__Work request__:
When you give the entries again, keep every word as it stands and drop the pictures.

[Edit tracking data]
== Segment start ==

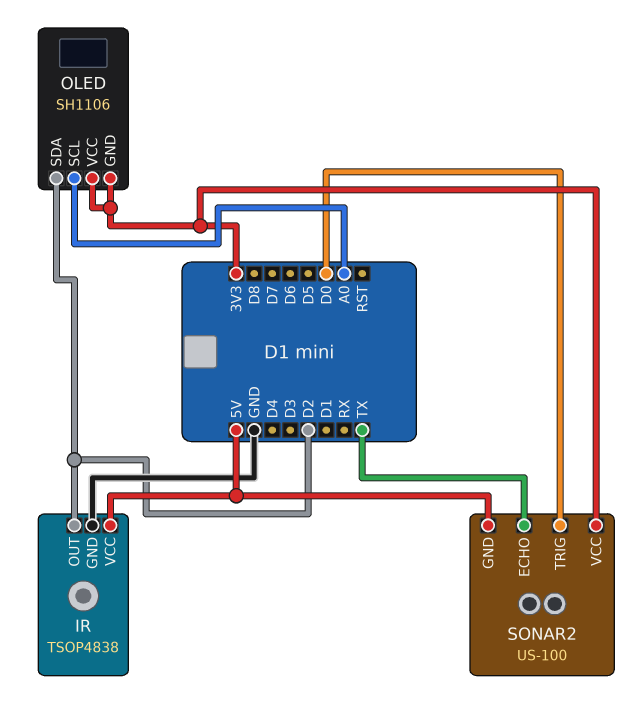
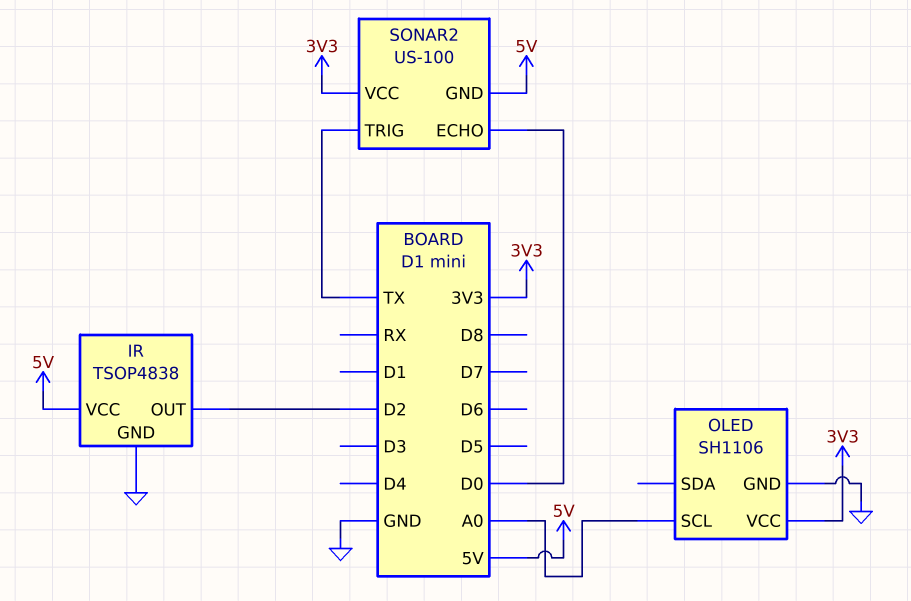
OLED pin GND: 3V3 -> GND
OLED pin SDA: D2 -> none
SONAR2 pin ECHO: TX -> D0
SONAR2 pin TRIG: D0 -> TX

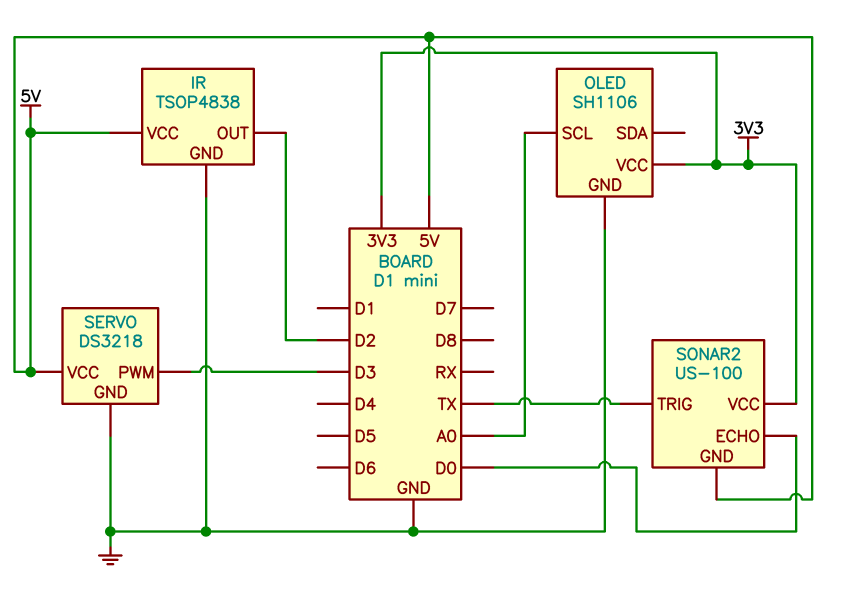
SERVO: none -> DS3218
SERVO pin GND: none -> GND
SERVO pin PWM: none -> D3
SERVO pin VCC: none -> 5V

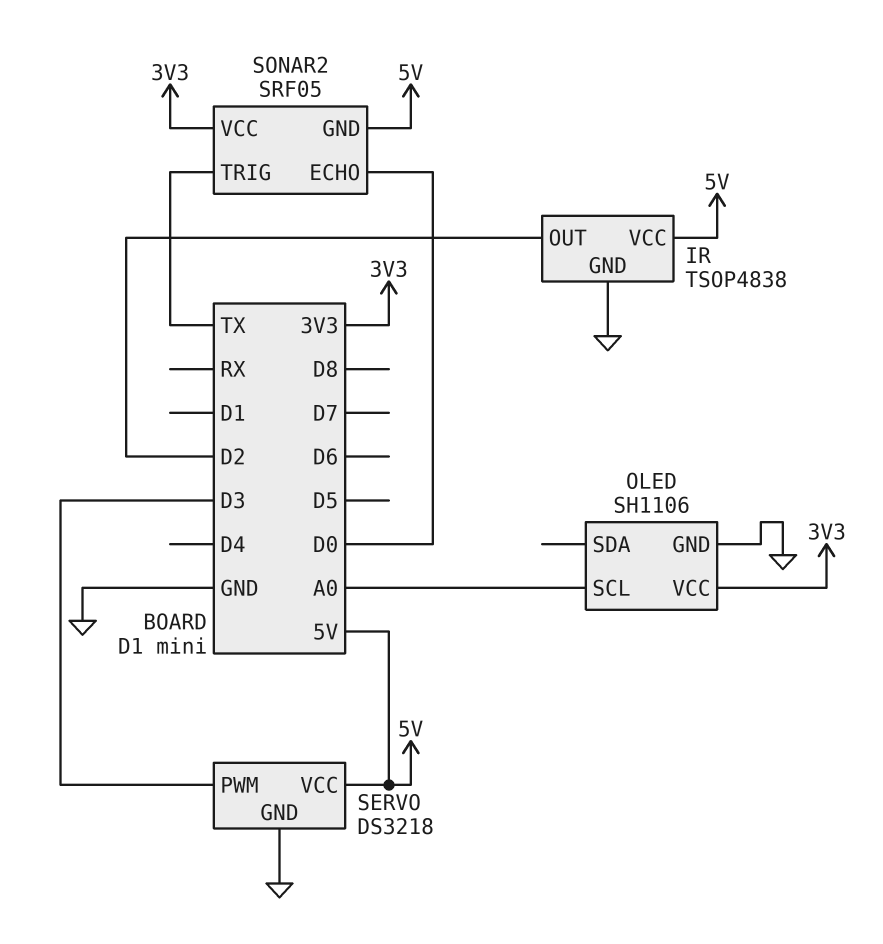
SONAR2: US-100 -> SRF05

== Segment end ==

__The completed task__:
OLED pin GND: 3V3 -> GND
OLED pin SDA: D2 -> none
SONAR2 pin ECHO: TX -> D0
SONAR2 pin TRIG: D0 -> TX

SERVO: none -> DS3218
SERVO pin GND: none -> GND
SERVO pin PWM: none -> D3
SERVO pin VCC: none -> 5V

SONAR2: US-100 -> SRF05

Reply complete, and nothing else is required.